*What to produce*
Only the lines from the one containing "(635, 479) = (738, 403): red robot -> none" through the end of the data below should be copied, each exactly as written and with both ends kept.

*Information shown*
== Segment start ==

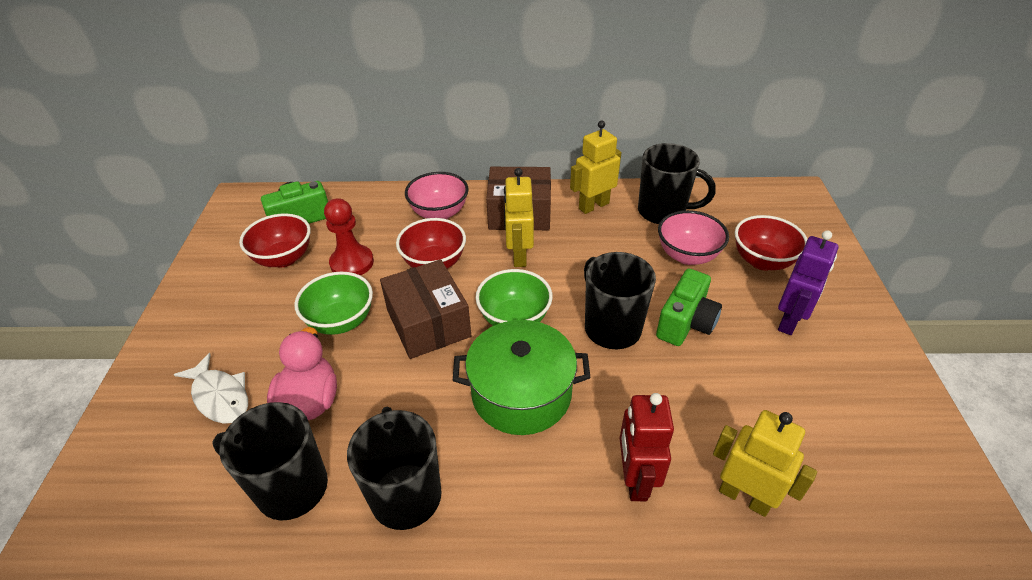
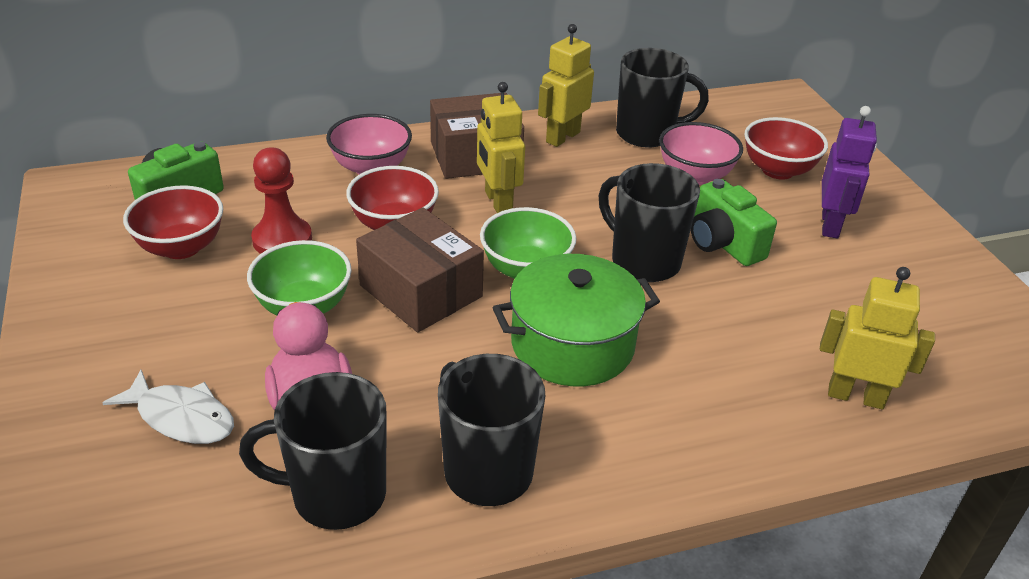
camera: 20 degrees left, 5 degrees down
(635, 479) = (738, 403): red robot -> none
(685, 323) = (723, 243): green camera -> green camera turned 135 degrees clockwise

== Segment end ==

*Result of this exercise*
(635, 479) = (738, 403): red robot -> none
(685, 323) = (723, 243): green camera -> green camera turned 135 degrees clockwise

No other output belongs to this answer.